-- Source records follows --

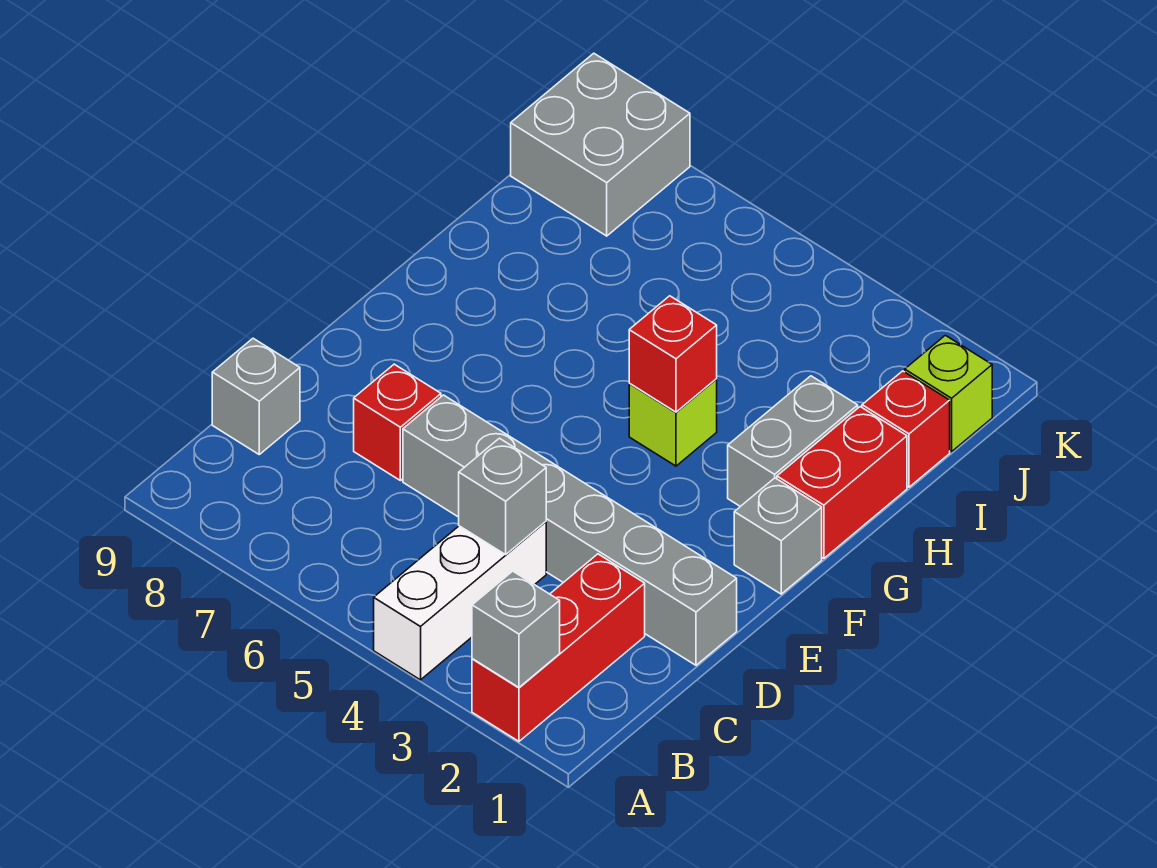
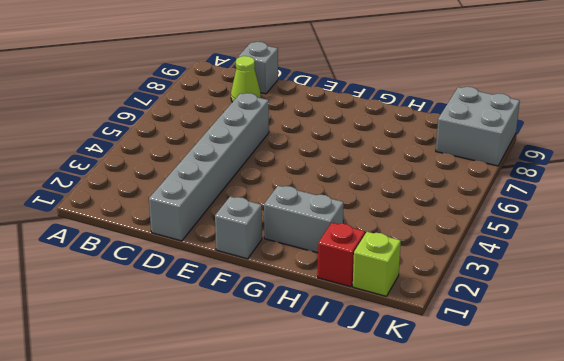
lime cone C8 level 1 -> none
none -> red brick A2:C2 level 1
none -> white brick A4:C4 level 1
none -> red brick D7 level 1

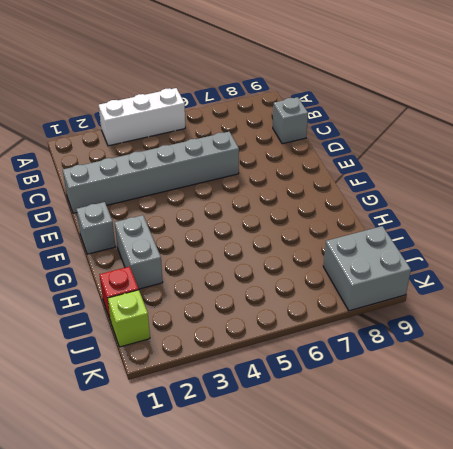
white brick A3:A5 level 1 -> white brick A4:C4 level 1
none -> red brick A2:C2 level 1
none -> red brick D7 level 1
none -> red brick G1:H1 level 1

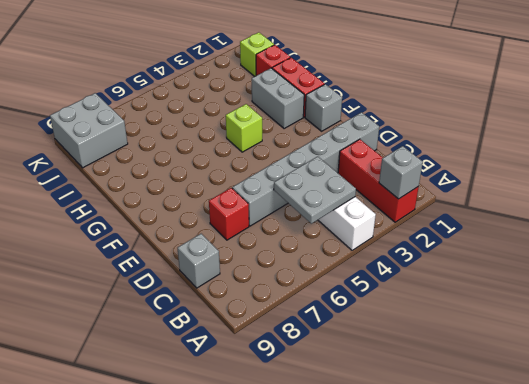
grey plate B4:C5 level 2 -> grey brick C4 level 2
none -> red brick G4 level 2

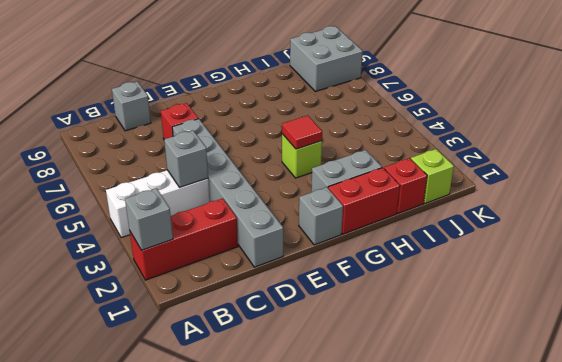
red tile G4 level 2 -> red brick G4 level 2

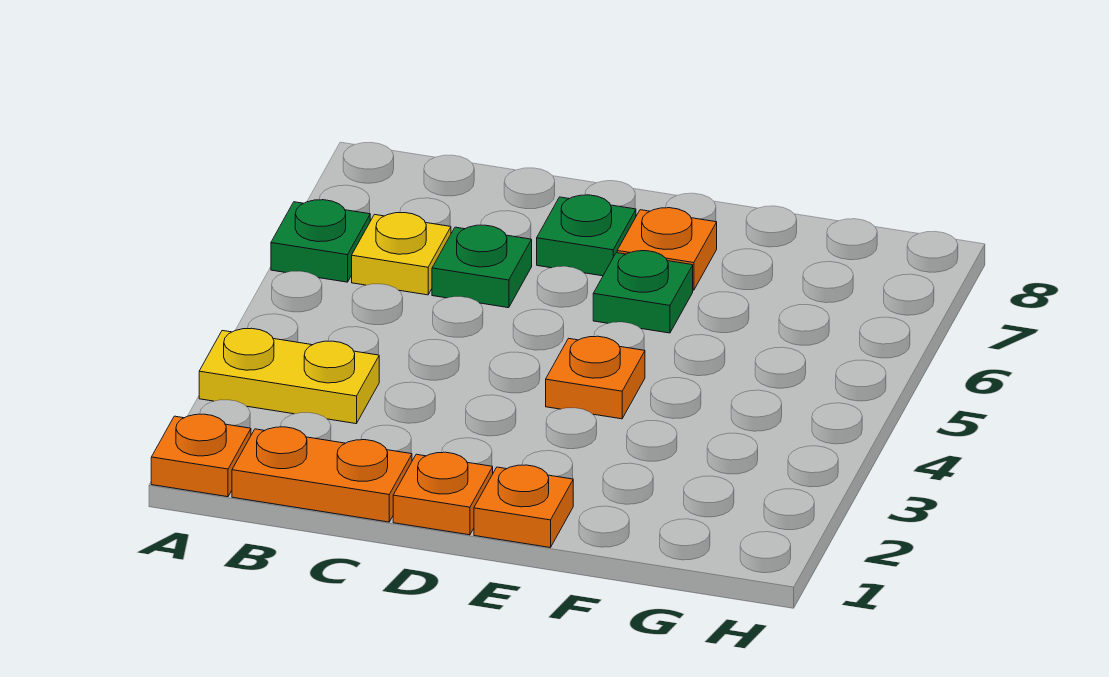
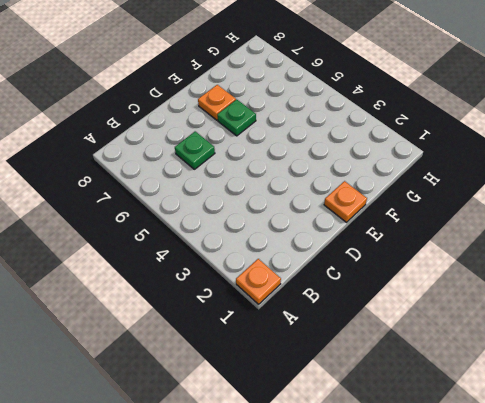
none -> yellow plate A3:B3 level 1
none -> green plate A6 level 1
none -> orange plate B1:C1 level 1

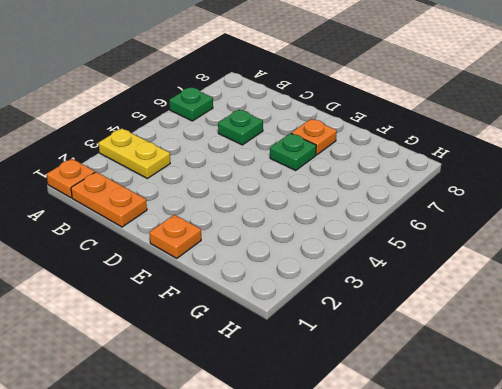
none -> yellow plate B6 level 1
none -> orange plate D1 level 1
none -> green plate D7 level 1

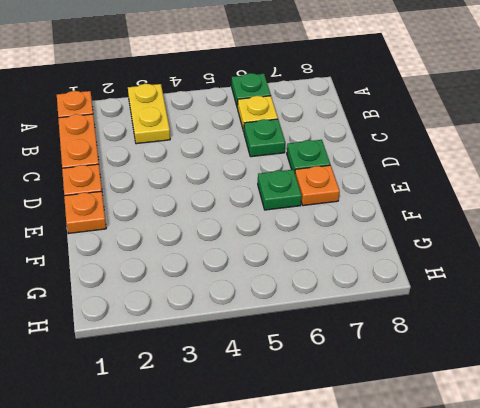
none -> orange plate E4 level 1

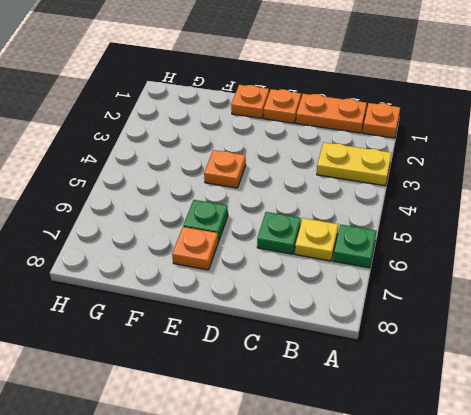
none -> green plate D7 level 1

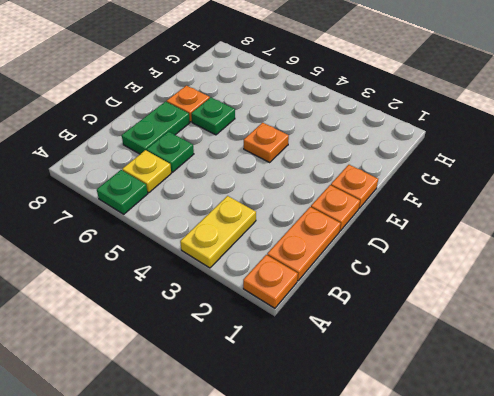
green plate C7:D7 level 1 -> green plate D7 level 1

-- Source records concluded --

Brief: Each record is to be copied word for word, with no images carried over.

Completed exercise:
lime cone C8 level 1 -> none
none -> red brick A2:C2 level 1
none -> white brick A4:C4 level 1
none -> red brick D7 level 1

white brick A3:A5 level 1 -> white brick A4:C4 level 1
none -> red brick A2:C2 level 1
none -> red brick D7 level 1
none -> red brick G1:H1 level 1

grey plate B4:C5 level 2 -> grey brick C4 level 2
none -> red brick G4 level 2

red tile G4 level 2 -> red brick G4 level 2

none -> yellow plate A3:B3 level 1
none -> green plate A6 level 1
none -> orange plate B1:C1 level 1

none -> yellow plate B6 level 1
none -> orange plate D1 level 1
none -> green plate D7 level 1

none -> orange plate E4 level 1

none -> green plate D7 level 1

green plate C7:D7 level 1 -> green plate D7 level 1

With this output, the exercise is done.